(Data for analysis)
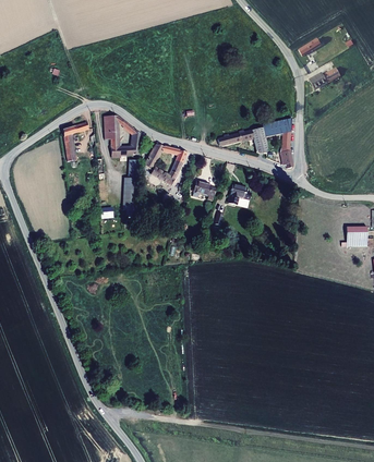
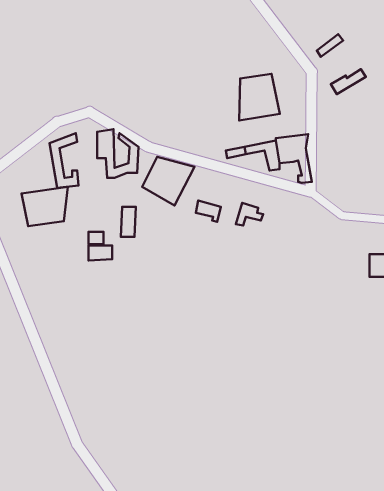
building: none -> [239,74,280,120]
building: none -> [22,187,68,226]

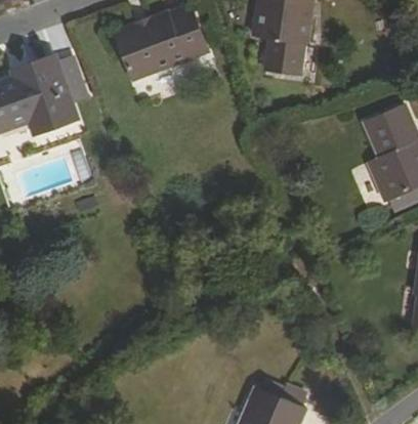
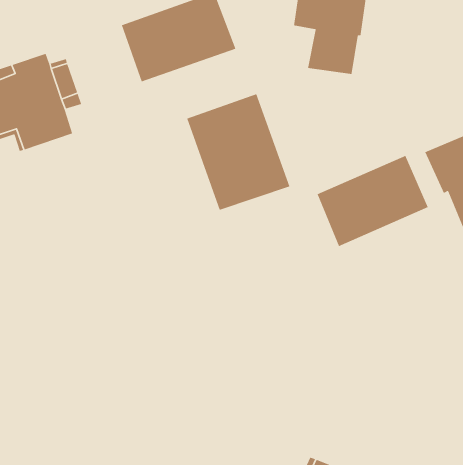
building: none -> [186,93,291,211]
building: none -> [316,155,429,247]

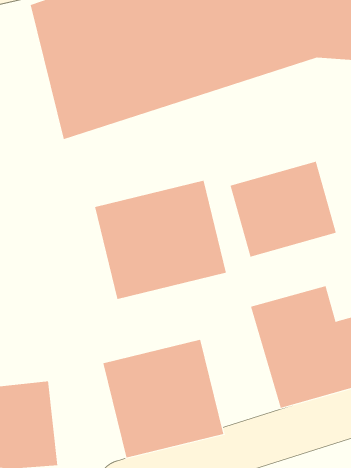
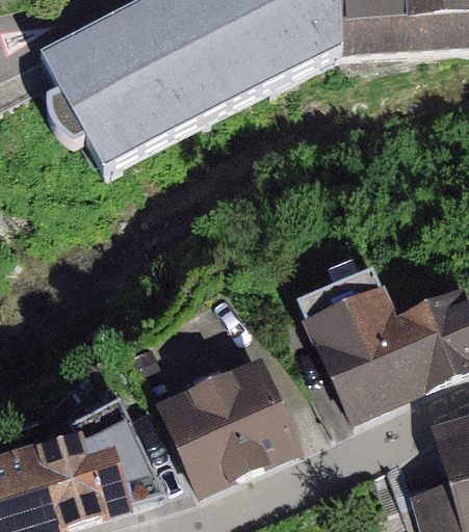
building: [230,161,337,258] -> none
building: [94,180,226,300] -> none

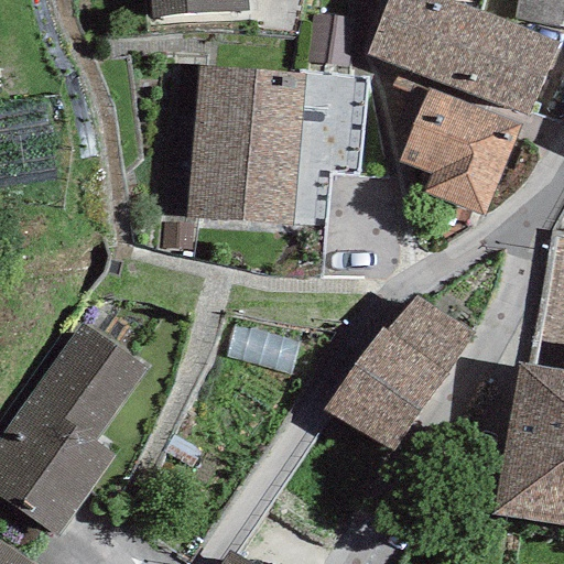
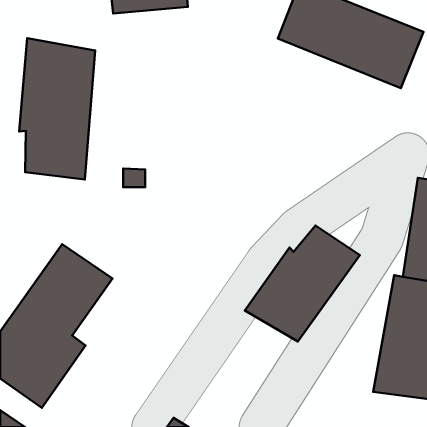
building: none -> [19,38,95,179]
building: [186,64,305,224] -> none
building: [399,85,523,216] -> none

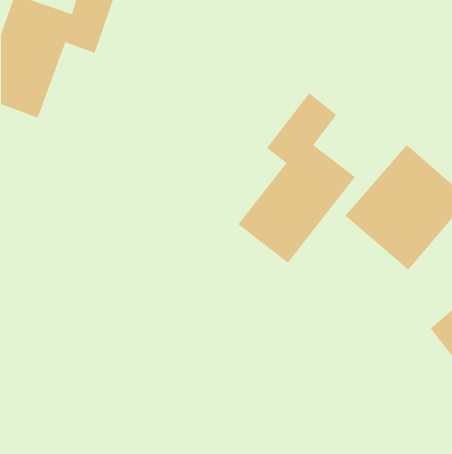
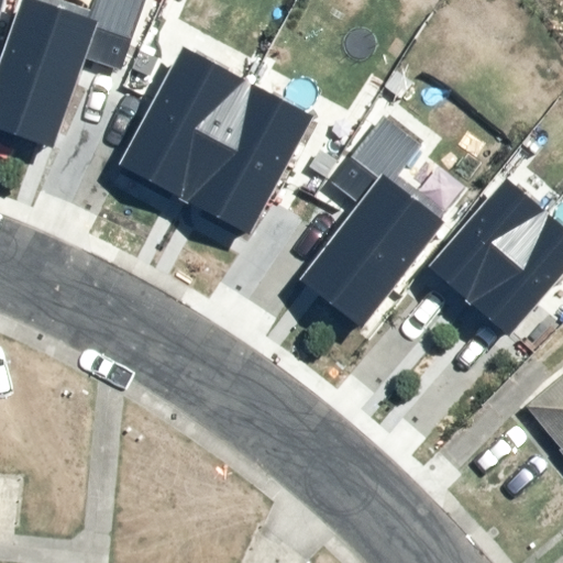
building: none -> [118,44,313,234]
(End Data for analysis)
Return verbatim every line from the line containing "building: [399,85,523,216] -> none" to the last line of the entries above, inclusive, and leave out the pictures.

building: [399,85,523,216] -> none

building: none -> [118,44,313,234]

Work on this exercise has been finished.